* Work instructions:
Begin at the line below that has "(317, 419) = (270, 378): pink eraser -> none" and stop after the line that has "(779, 302) = (739, 123): white". Please restate only those lines, word for word.

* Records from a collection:
Segment Open
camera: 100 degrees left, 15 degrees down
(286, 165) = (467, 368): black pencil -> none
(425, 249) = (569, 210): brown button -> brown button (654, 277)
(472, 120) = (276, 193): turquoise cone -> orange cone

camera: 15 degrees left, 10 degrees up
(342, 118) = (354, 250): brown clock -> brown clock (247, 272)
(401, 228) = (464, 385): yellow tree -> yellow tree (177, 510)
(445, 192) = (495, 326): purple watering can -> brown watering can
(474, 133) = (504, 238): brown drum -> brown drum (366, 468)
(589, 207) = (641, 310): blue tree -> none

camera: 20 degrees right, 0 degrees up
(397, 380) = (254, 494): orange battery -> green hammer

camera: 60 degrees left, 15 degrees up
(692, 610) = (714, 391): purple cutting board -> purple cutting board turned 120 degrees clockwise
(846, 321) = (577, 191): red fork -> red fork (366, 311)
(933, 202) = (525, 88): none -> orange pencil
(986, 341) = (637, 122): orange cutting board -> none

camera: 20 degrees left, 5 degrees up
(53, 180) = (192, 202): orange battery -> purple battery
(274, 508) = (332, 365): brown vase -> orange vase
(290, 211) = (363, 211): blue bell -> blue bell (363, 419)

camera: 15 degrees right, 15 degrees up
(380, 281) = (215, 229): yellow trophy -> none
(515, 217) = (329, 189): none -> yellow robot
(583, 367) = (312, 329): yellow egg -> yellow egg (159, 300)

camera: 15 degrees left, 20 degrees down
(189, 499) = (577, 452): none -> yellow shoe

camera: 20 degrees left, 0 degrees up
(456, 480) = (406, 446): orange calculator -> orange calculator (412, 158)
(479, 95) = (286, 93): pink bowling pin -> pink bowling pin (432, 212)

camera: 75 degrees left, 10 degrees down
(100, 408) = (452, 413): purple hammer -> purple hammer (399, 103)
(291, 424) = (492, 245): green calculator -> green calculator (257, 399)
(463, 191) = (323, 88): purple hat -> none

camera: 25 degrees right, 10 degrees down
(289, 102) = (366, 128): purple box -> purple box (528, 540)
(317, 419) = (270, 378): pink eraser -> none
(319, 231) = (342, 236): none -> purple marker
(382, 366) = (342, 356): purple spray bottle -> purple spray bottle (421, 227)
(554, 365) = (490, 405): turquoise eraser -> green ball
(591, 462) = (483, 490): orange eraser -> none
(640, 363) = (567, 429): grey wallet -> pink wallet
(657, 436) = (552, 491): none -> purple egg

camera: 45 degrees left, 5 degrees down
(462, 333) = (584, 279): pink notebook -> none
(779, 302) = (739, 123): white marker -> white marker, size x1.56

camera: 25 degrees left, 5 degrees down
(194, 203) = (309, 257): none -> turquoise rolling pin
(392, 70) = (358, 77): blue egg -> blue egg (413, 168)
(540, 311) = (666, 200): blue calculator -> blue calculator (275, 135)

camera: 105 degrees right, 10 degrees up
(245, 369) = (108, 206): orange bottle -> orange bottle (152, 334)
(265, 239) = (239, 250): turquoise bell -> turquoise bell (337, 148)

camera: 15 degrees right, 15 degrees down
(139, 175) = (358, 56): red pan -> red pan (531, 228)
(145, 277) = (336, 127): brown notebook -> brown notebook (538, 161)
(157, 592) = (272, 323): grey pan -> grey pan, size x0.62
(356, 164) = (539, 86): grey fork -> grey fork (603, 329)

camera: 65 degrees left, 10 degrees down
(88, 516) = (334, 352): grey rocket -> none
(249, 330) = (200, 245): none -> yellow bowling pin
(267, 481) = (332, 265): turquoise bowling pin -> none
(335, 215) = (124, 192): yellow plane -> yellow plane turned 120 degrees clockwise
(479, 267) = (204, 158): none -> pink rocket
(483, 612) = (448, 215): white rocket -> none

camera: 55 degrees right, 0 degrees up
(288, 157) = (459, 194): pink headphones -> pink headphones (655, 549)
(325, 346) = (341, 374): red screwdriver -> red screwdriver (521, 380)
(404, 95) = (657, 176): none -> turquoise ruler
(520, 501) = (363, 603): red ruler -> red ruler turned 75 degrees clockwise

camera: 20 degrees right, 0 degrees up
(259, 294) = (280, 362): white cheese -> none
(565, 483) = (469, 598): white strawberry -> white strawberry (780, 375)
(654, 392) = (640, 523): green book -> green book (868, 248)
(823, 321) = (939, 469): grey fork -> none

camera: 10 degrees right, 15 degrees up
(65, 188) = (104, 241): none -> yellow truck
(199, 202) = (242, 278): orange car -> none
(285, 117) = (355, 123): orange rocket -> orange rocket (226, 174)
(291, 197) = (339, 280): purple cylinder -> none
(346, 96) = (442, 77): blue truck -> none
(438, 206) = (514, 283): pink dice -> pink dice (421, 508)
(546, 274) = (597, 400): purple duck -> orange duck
Segment Closed
* Result of the task:
(317, 419) = (270, 378): pink eraser -> none
(319, 231) = (342, 236): none -> purple marker
(382, 366) = (342, 356): purple spray bottle -> purple spray bottle (421, 227)
(554, 365) = (490, 405): turquoise eraser -> green ball
(591, 462) = (483, 490): orange eraser -> none
(640, 363) = (567, 429): grey wallet -> pink wallet
(657, 436) = (552, 491): none -> purple egg

camera: 45 degrees left, 5 degrees down
(462, 333) = (584, 279): pink notebook -> none
(779, 302) = (739, 123): white marker -> white marker, size x1.56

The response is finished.